═════ DATA FOR REVIEW ═════

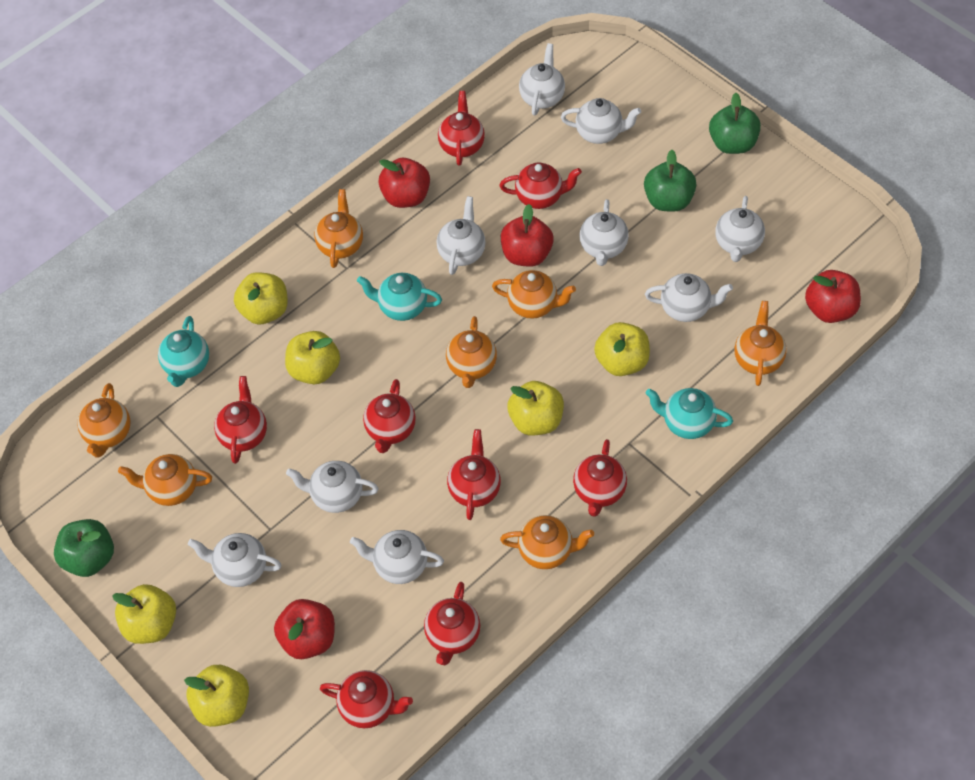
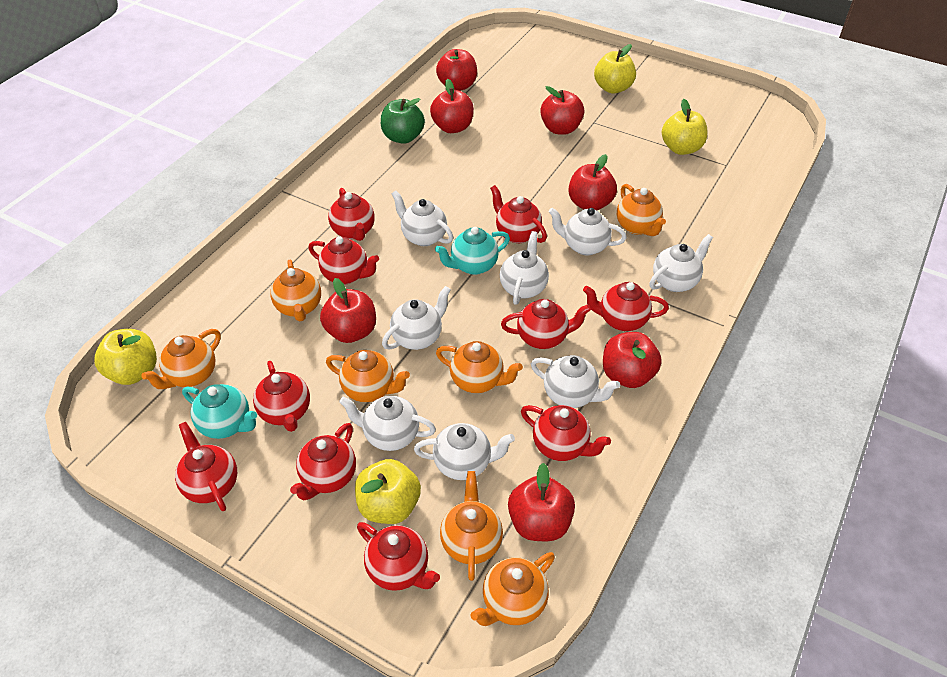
green apple: 3 -> 1
red apple: 4 -> 7
red teapot: 8 -> 10
turquoise teapot: 3 -> 2
white teapot: 9 -> 8
yellow apple: 6 -> 4

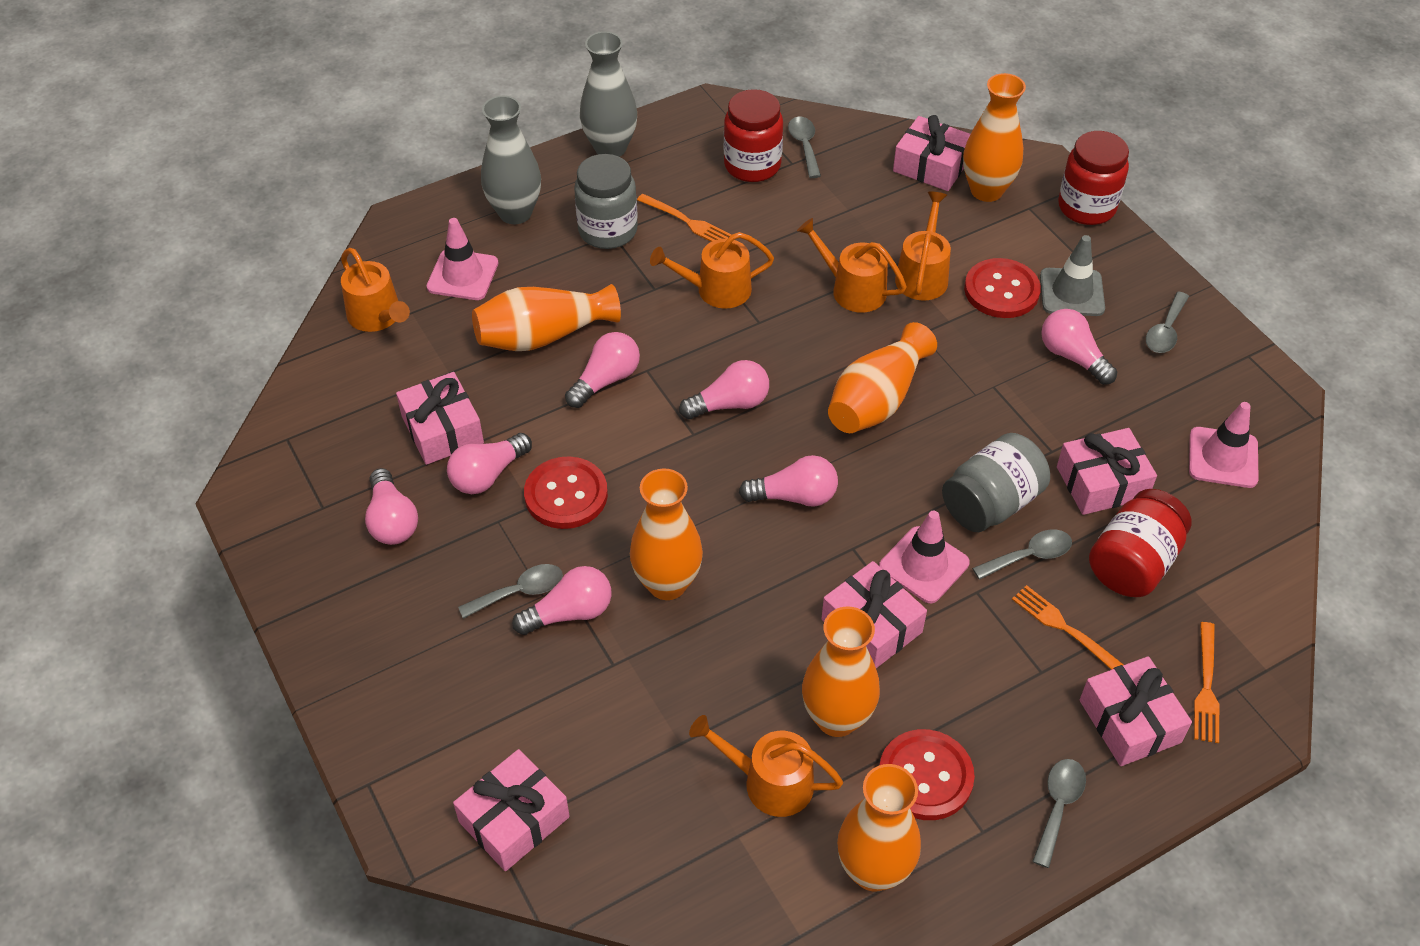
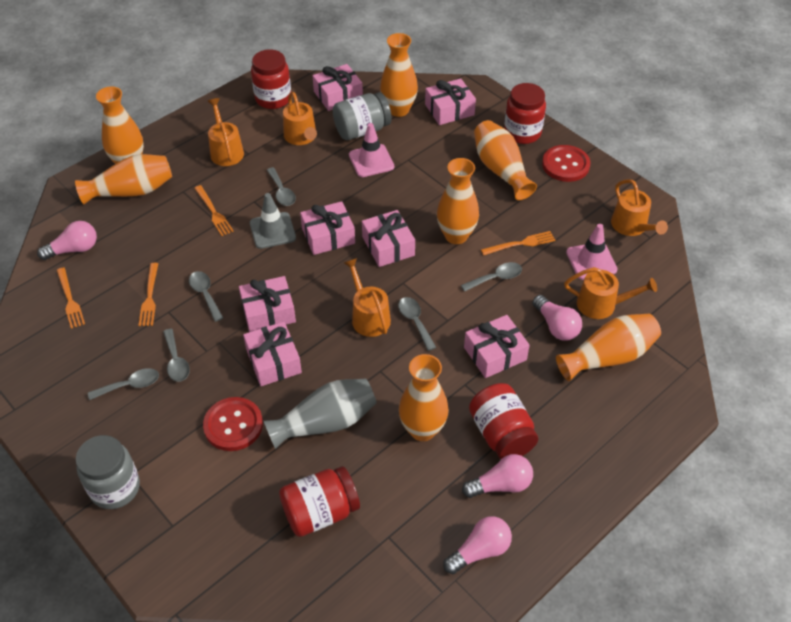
grey spoon: 5 -> 6
grey vase: 2 -> 1
orange fork: 3 -> 4
orange vase: 6 -> 7
pink gift: 6 -> 7
pink light bulb: 7 -> 4
pink traffic cone: 3 -> 2
red button: 3 -> 2
red jar: 3 -> 4

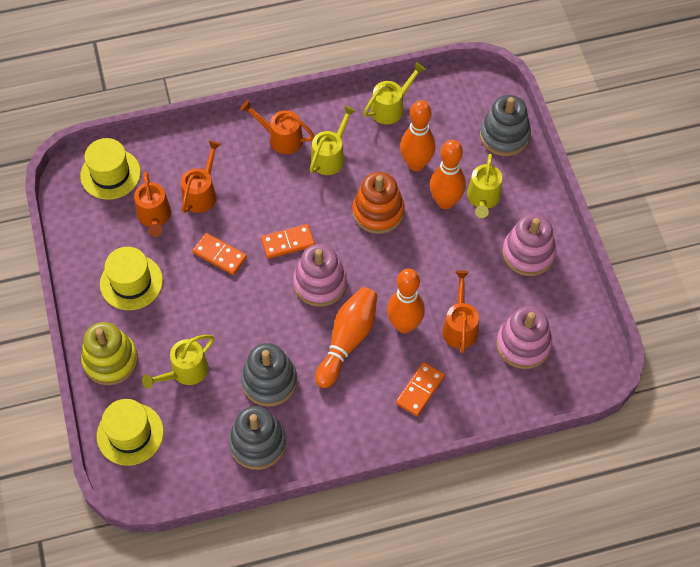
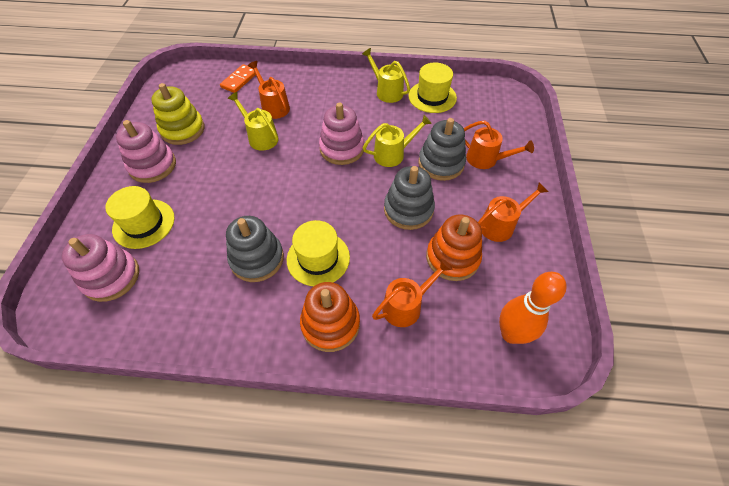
orange bowling pin: 4 -> 1
orange domino: 3 -> 1
orange stacking toy: 1 -> 2
yellow watering can: 4 -> 3

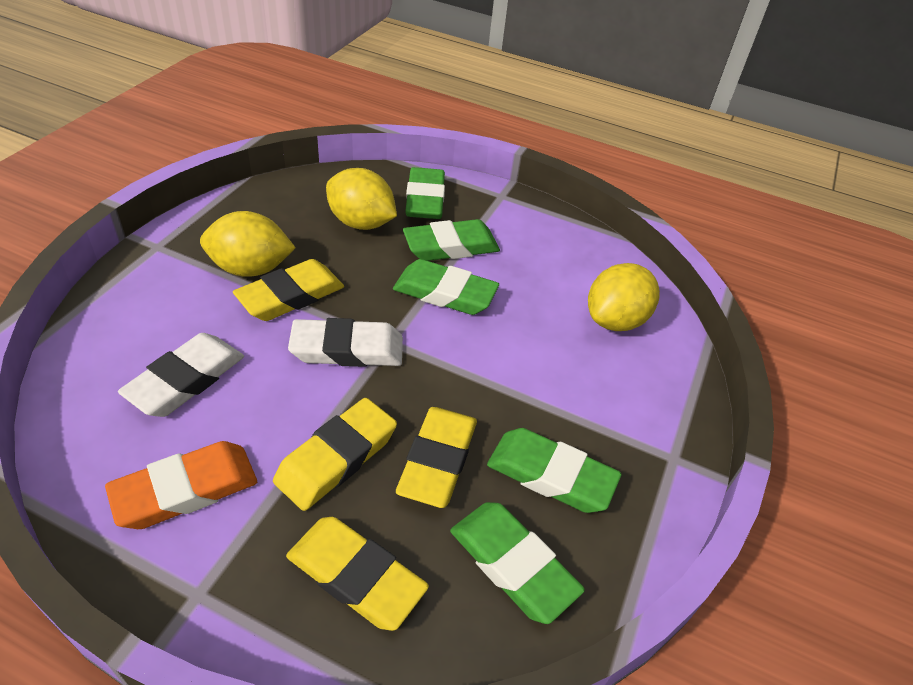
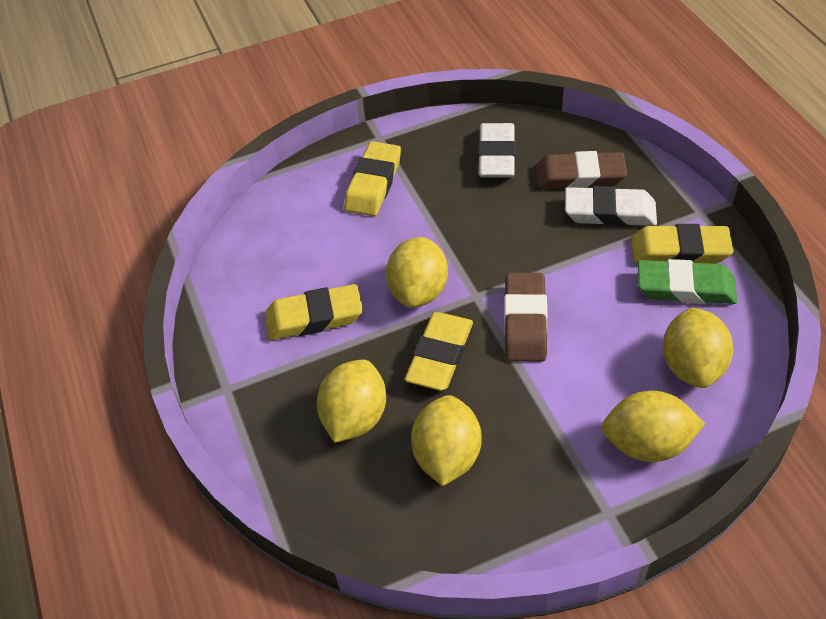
brown eraser: 0 -> 2
green eraser: 5 -> 1
orange eraser: 1 -> 0
yellow lemon: 3 -> 5

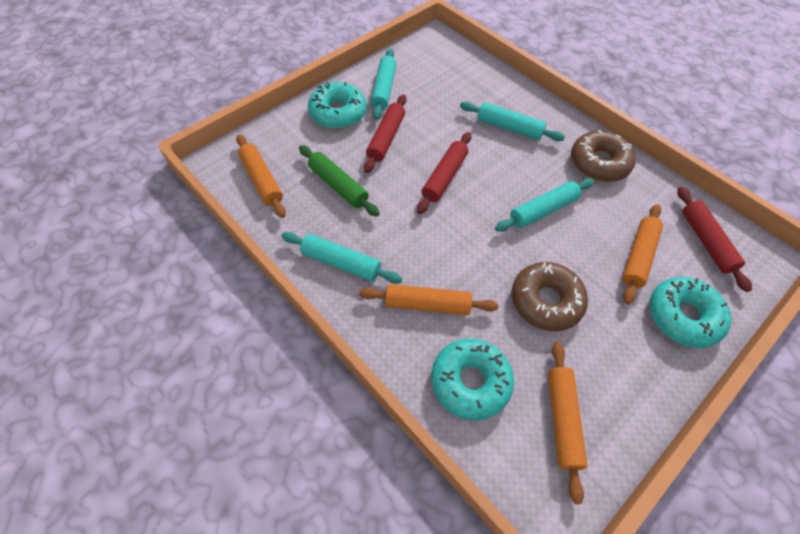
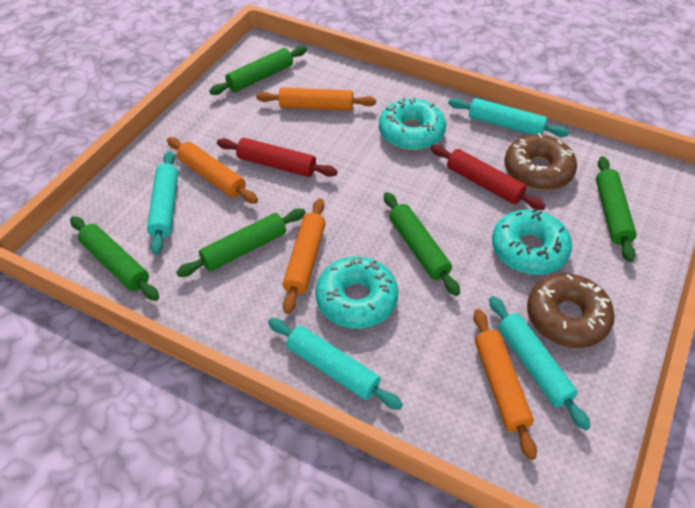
green rolling pin: 1 -> 5
red rolling pin: 3 -> 2

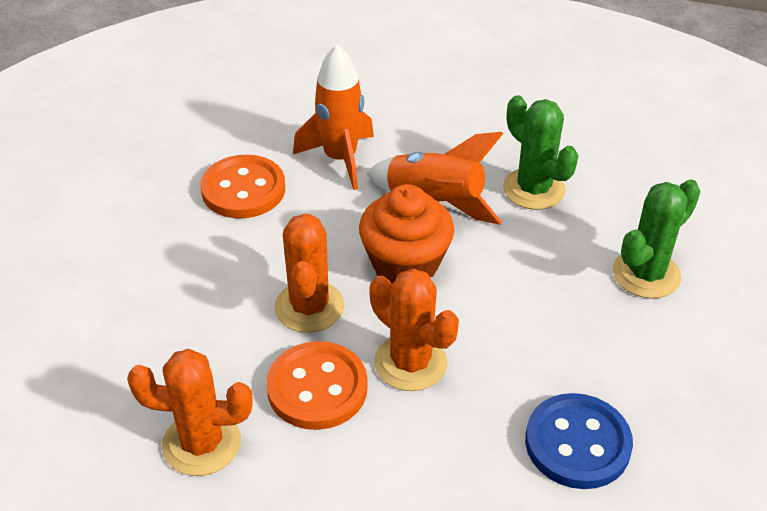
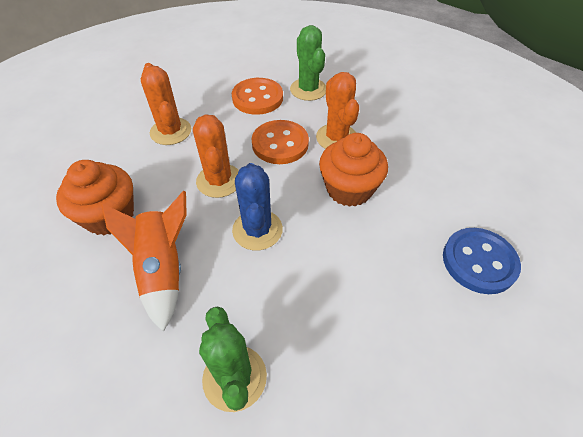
blue cactus: 0 -> 1
orange cupcake: 1 -> 2
orange rocket: 2 -> 1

═════

• _WHAT THIS TASK INVOLVES_
Write out verbatim the lines from the one containing "orange vase: 6 -> 7" through the last line of the listing above, and no other lines; omit pictures.

• _RESPONSE AREA_
orange vase: 6 -> 7
pink gift: 6 -> 7
pink light bulb: 7 -> 4
pink traffic cone: 3 -> 2
red button: 3 -> 2
red jar: 3 -> 4

orange bowling pin: 4 -> 1
orange domino: 3 -> 1
orange stacking toy: 1 -> 2
yellow watering can: 4 -> 3

brown eraser: 0 -> 2
green eraser: 5 -> 1
orange eraser: 1 -> 0
yellow lemon: 3 -> 5

green rolling pin: 1 -> 5
red rolling pin: 3 -> 2

blue cactus: 0 -> 1
orange cupcake: 1 -> 2
orange rocket: 2 -> 1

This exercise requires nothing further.